From the listing below, reproduce exactly the lines starting with the one with "D3: LED red" and going on through the one with "U3 pin PB1: CTL -> FWD", both ends kept. No picture is copied.

━━ Working data ━━

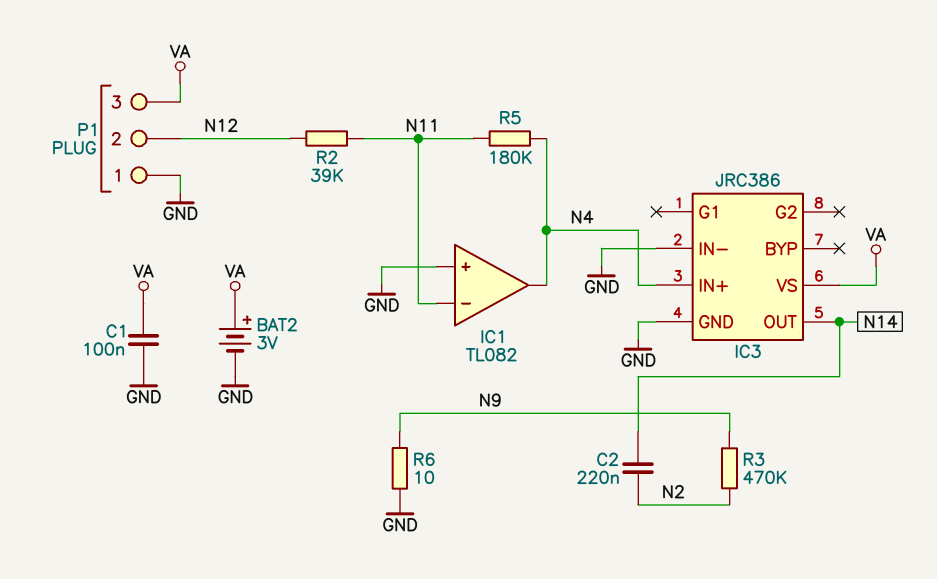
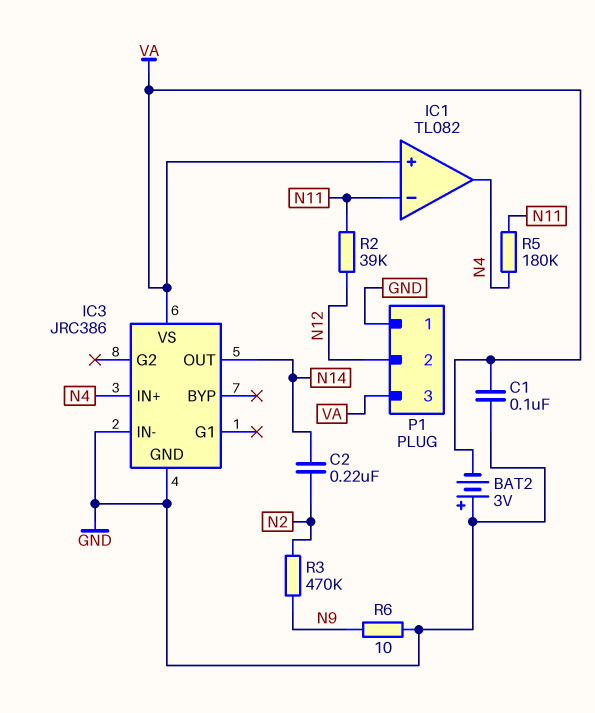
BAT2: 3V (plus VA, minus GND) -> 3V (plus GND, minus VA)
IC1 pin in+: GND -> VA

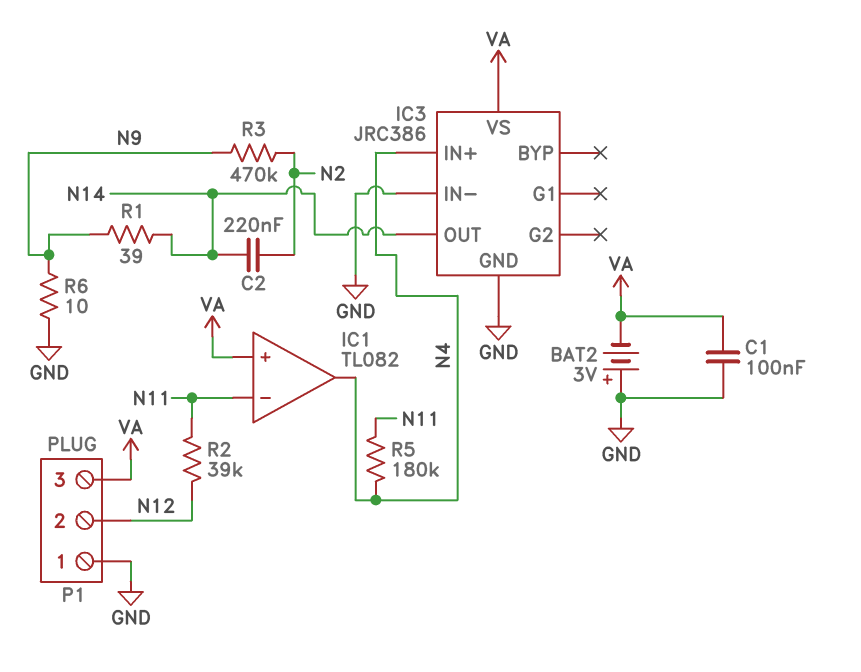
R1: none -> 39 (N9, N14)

━━━
━━ Working data ━━

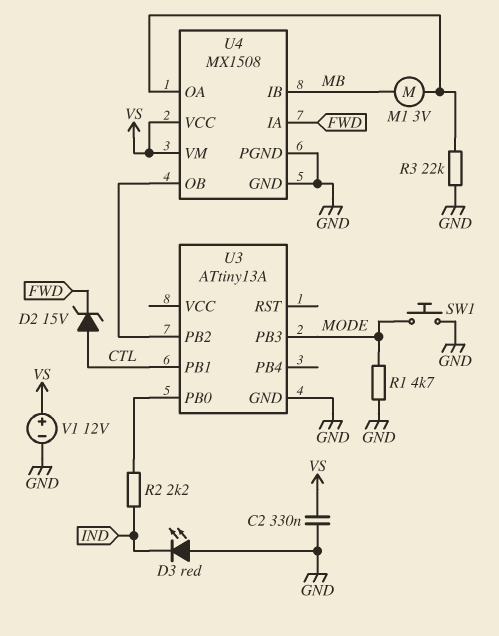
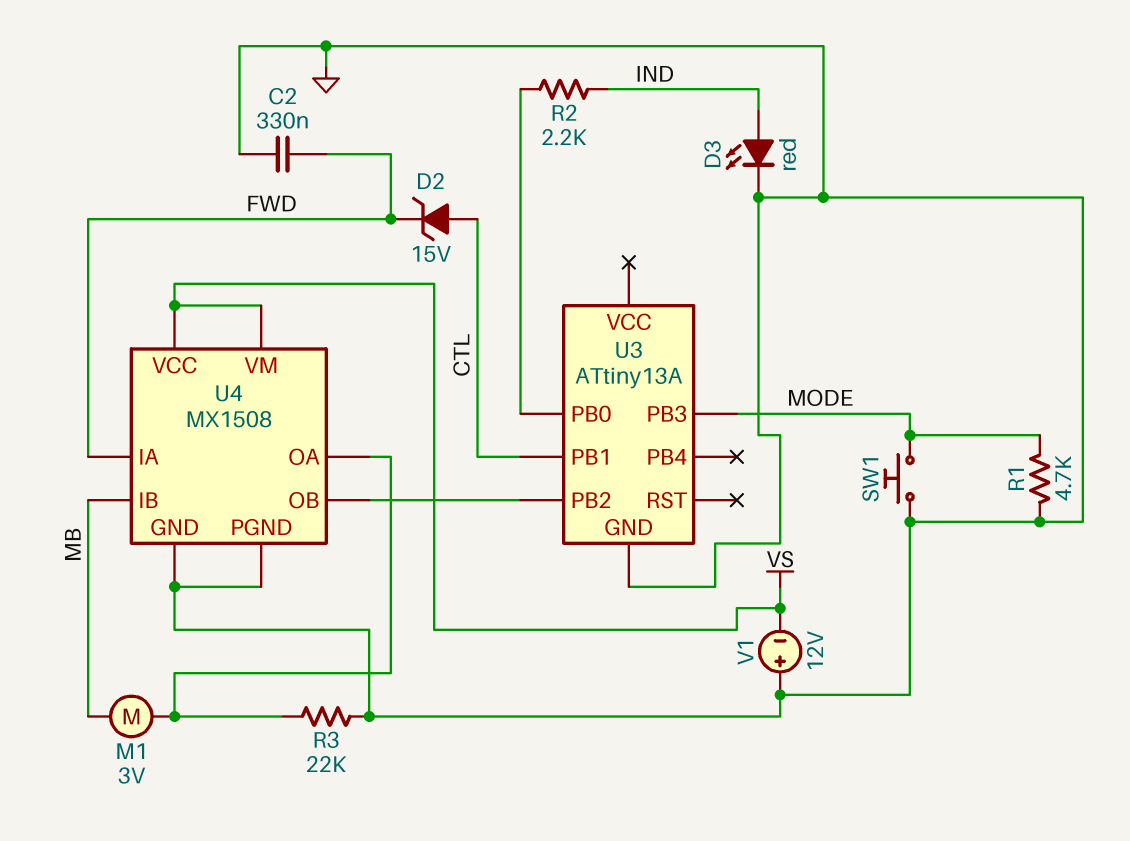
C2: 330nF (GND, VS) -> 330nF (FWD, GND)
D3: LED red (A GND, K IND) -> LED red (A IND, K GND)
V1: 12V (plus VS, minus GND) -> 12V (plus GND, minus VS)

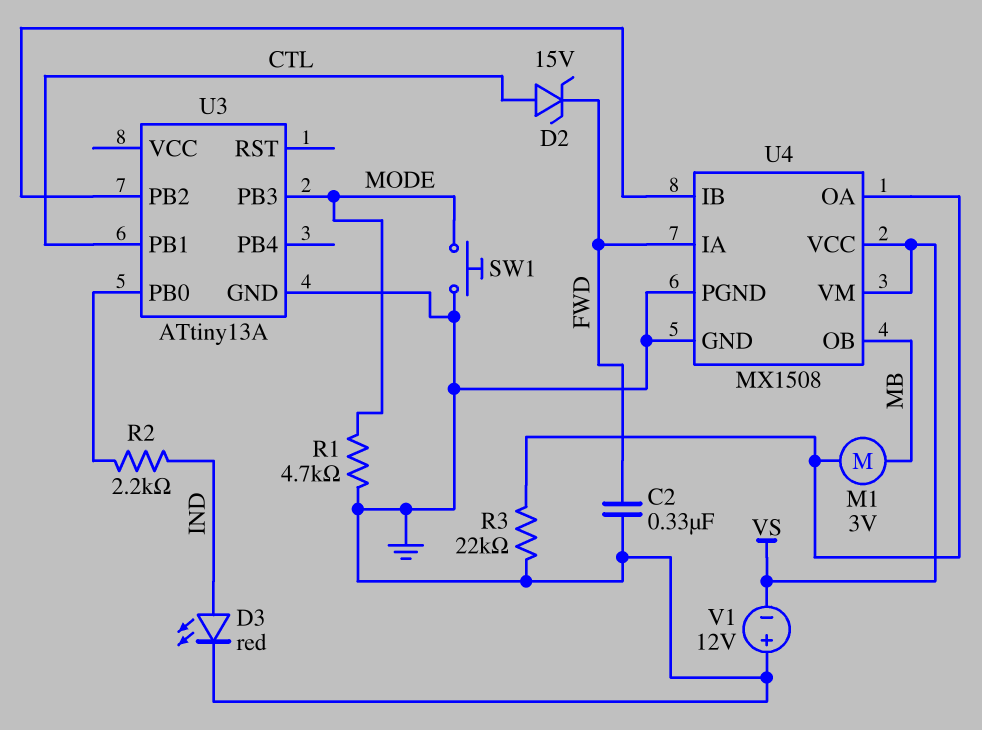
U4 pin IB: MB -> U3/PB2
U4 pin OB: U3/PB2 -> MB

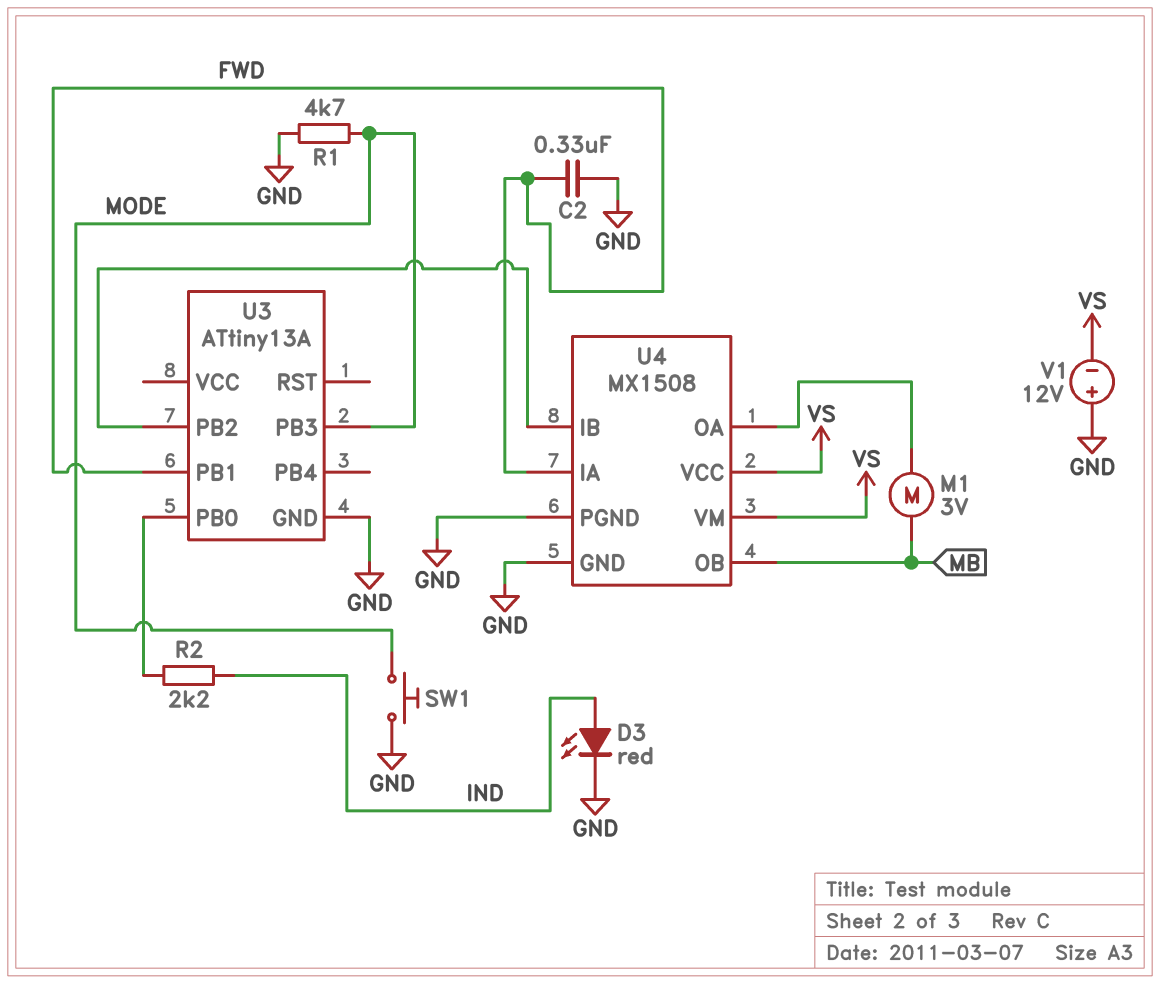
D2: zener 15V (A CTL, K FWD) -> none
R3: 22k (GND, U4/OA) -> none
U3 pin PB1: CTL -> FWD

━━━

== Task result ==
D3: LED red (A GND, K IND) -> LED red (A IND, K GND)
V1: 12V (plus VS, minus GND) -> 12V (plus GND, minus VS)

U4 pin IB: MB -> U3/PB2
U4 pin OB: U3/PB2 -> MB

D2: zener 15V (A CTL, K FWD) -> none
R3: 22k (GND, U4/OA) -> none
U3 pin PB1: CTL -> FWD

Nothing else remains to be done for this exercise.